(Records shown)
__________

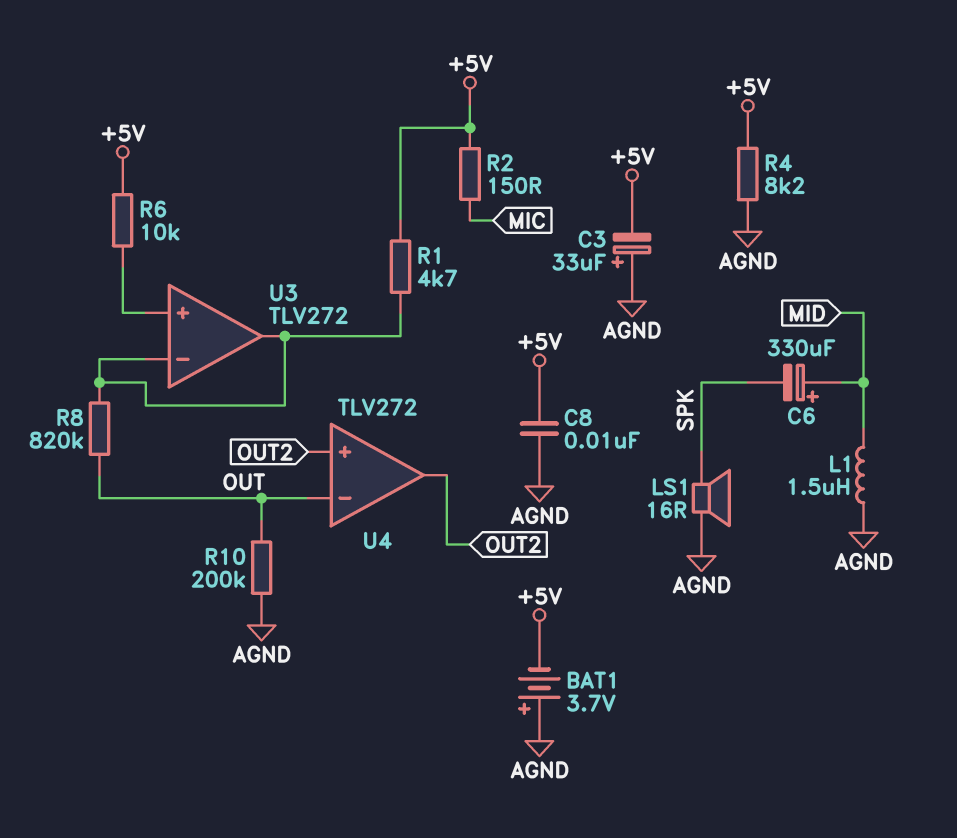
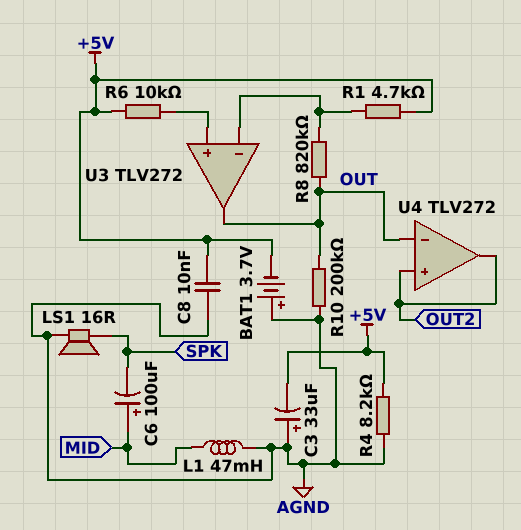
C6: 330uF (plus MID, minus SPK) -> 100uF (plus MID, minus SPK)
L1: 1.5uH (AGND, MID) -> 47mH (AGND, MID)
R2: 150 (+5V, MIC) -> none
U3 pin out: U3/in- -> OUT

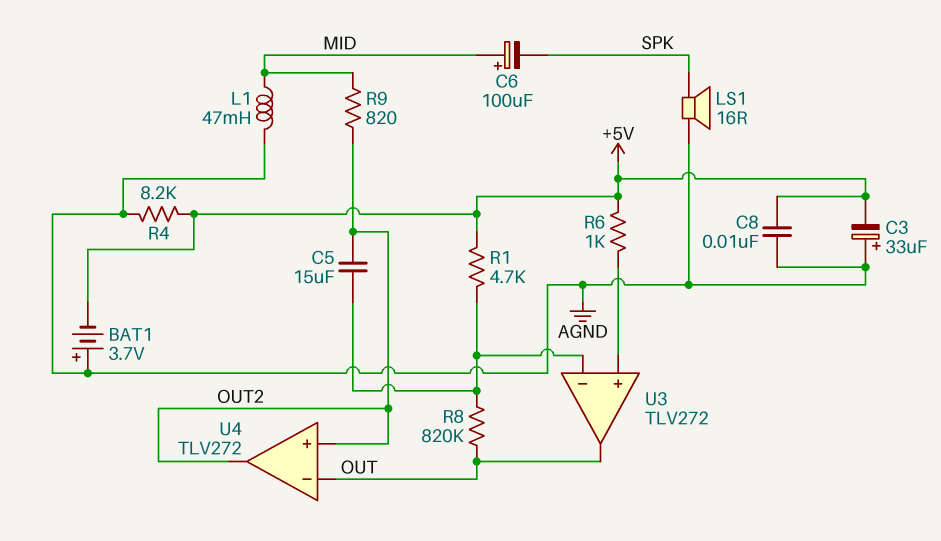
C5: none -> 15uF (OUT2, U3/in-)
R6: 10k (+5V, U3/in+) -> 1k (+5V, U3/in+)
R9: none -> 820 (MID, OUT2)
R10: 200k (AGND, OUT) -> none

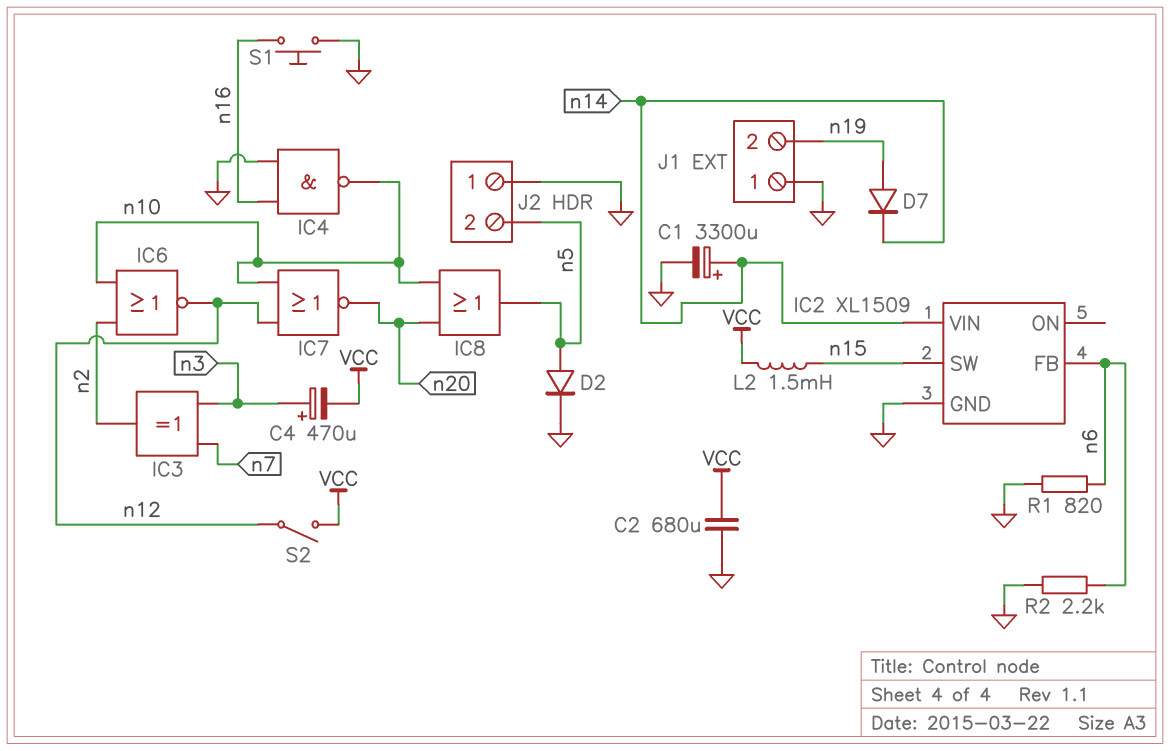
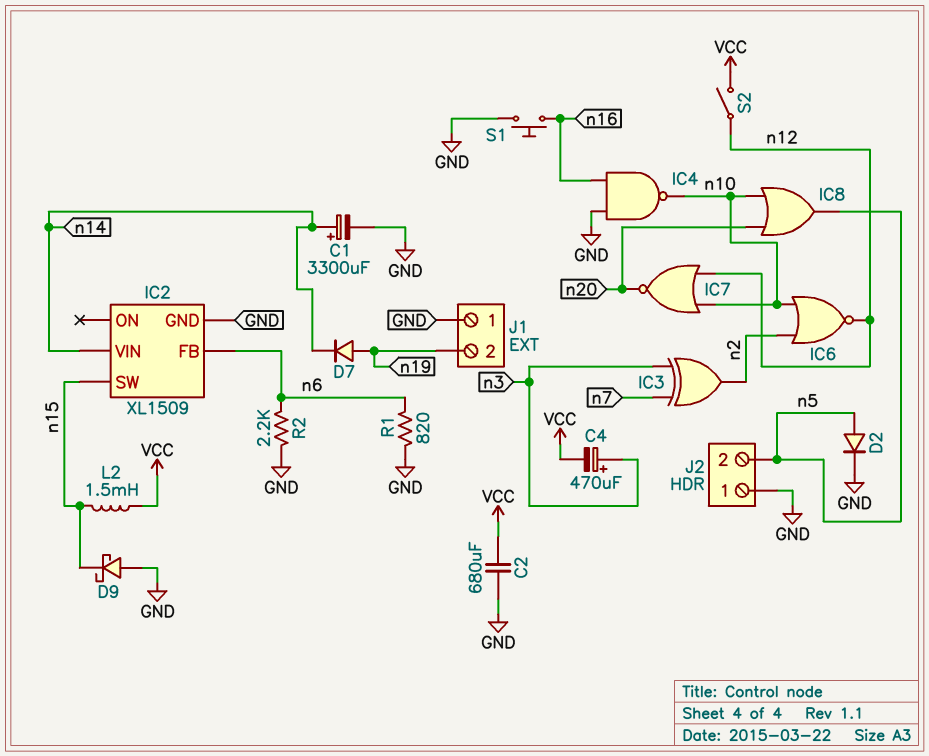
D9: none -> schottky (A GND, K n15)

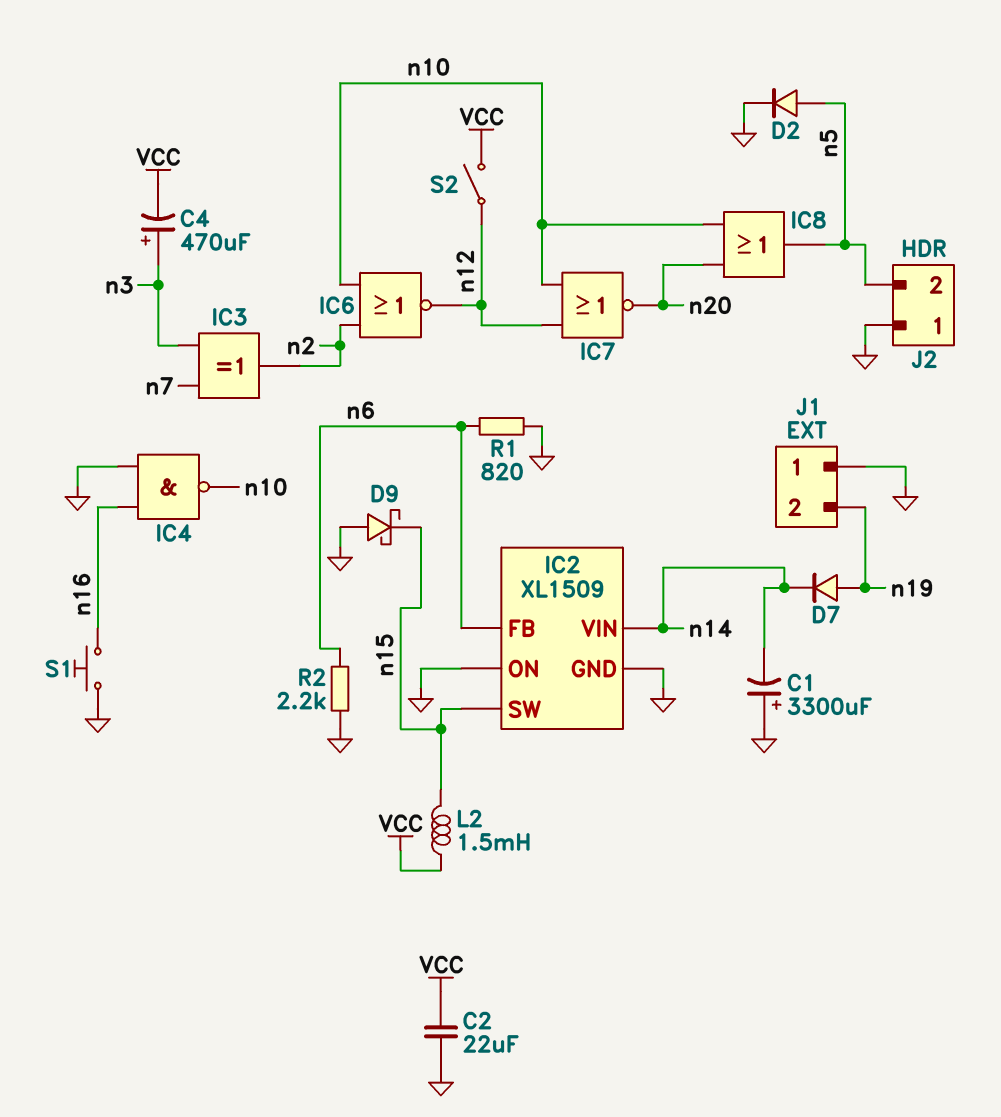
C1: 3300uF (plus n14, minus GND) -> 3300uF (plus GND, minus n14)
C2: 680uF (GND, VCC) -> 22uF (GND, VCC)
IC2 pin ON: none -> GND

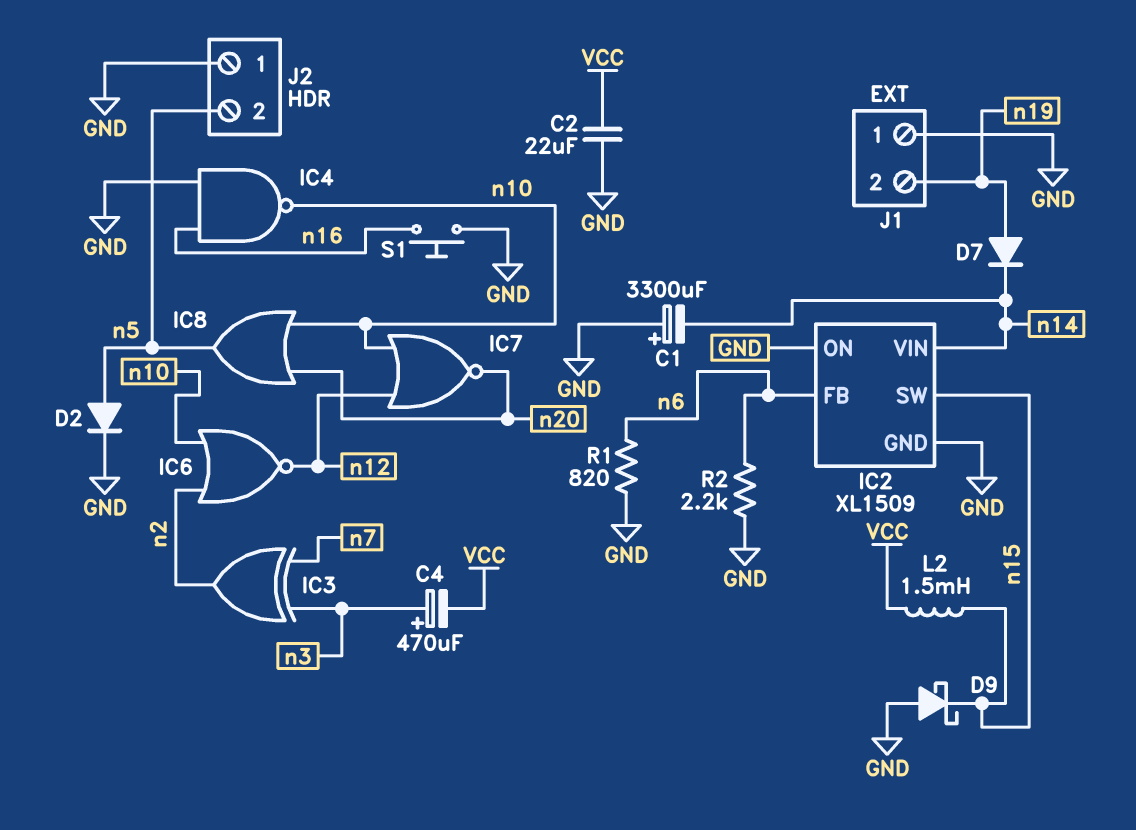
S2: switch (VCC, n12) -> none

__________

(Work required)
Set down exactly, line for line, the data from the line that contains "C2: 680uF (GND, VCC) -> 22uF (GND, VCC)" through its last line, keeping pictures out.

(Expected output)
C2: 680uF (GND, VCC) -> 22uF (GND, VCC)
IC2 pin ON: none -> GND

S2: switch (VCC, n12) -> none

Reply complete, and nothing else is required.